— Task details —
Each entry is to be retyped exactly as it appears. Leave the images out.

— Given records —
○ ○ ○

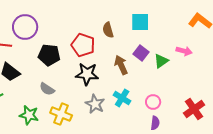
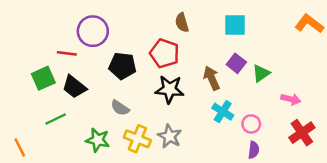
brown semicircle: (108, 30) -> (182, 22), moved
pink arrow: (184, 51) -> (291, 99), moved
cyan cross: (122, 98) -> (223, 112), moved
gray star: (95, 104) -> (170, 136), moved

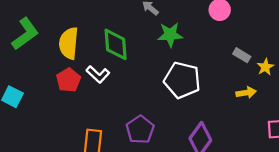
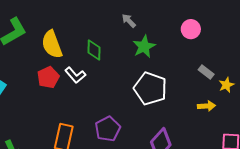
green star: (170, 35) -> (144, 47), turned -30
yellow semicircle: (69, 43) -> (52, 44), turned -32
green diamond: (116, 44) -> (94, 50), size x0.7

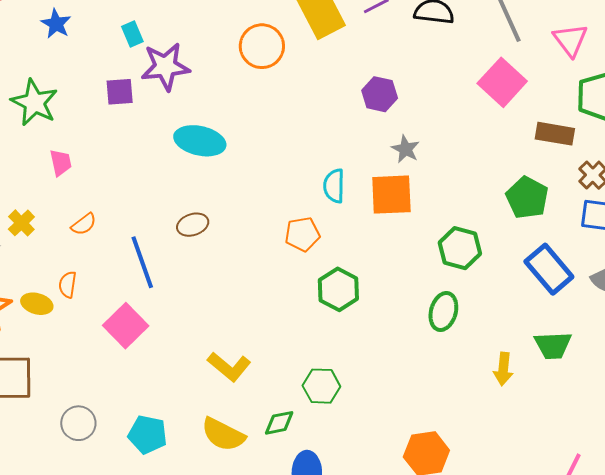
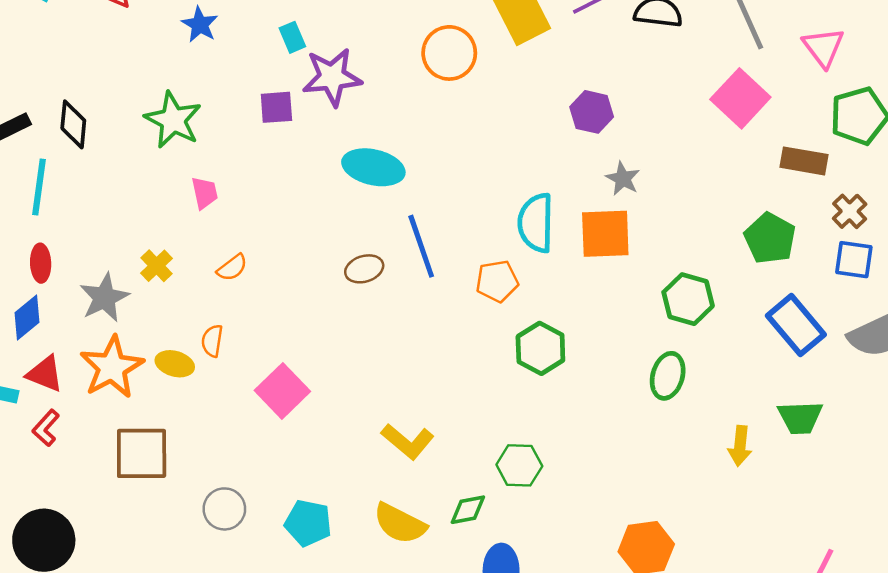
cyan semicircle: (334, 186) -> (536, 223), size x1.4
blue line: (142, 262) -> (421, 246), moved

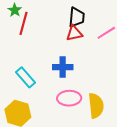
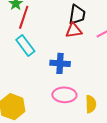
cyan rectangle: (26, 77) -> (25, 46), moved
yellow semicircle: (96, 106) -> (91, 104), size x0.7

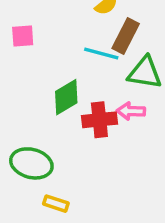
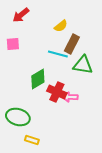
pink arrow: (131, 111) -> (70, 97), moved
red cross: (99, 120) -> (57, 92), turned 30

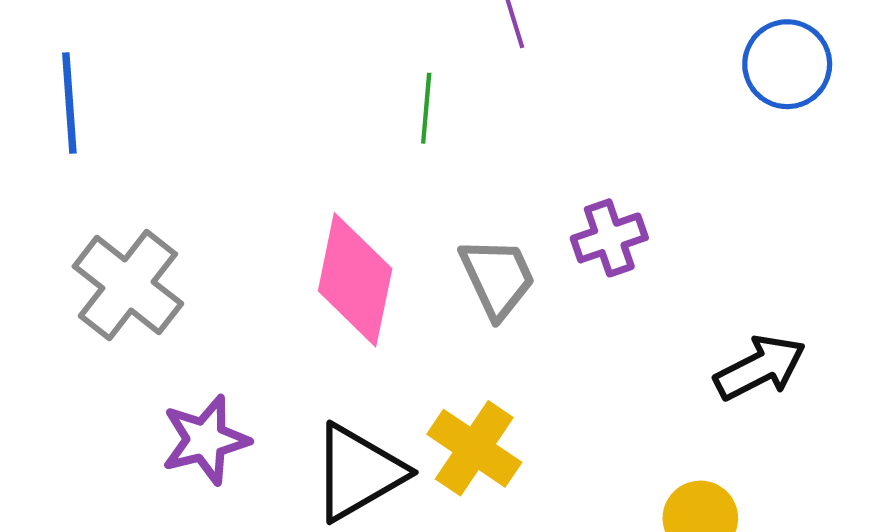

○ ○ ○

— Written solution —
brown semicircle: (108, 30) -> (182, 22), moved
pink arrow: (184, 51) -> (291, 99), moved
cyan cross: (122, 98) -> (223, 112), moved
gray star: (95, 104) -> (170, 136), moved

green star: (170, 35) -> (144, 47), turned -30
yellow semicircle: (69, 43) -> (52, 44), turned -32
green diamond: (116, 44) -> (94, 50), size x0.7

cyan semicircle: (334, 186) -> (536, 223), size x1.4
blue line: (142, 262) -> (421, 246), moved

cyan rectangle: (26, 77) -> (25, 46), moved
yellow semicircle: (96, 106) -> (91, 104), size x0.7

pink arrow: (131, 111) -> (70, 97), moved
red cross: (99, 120) -> (57, 92), turned 30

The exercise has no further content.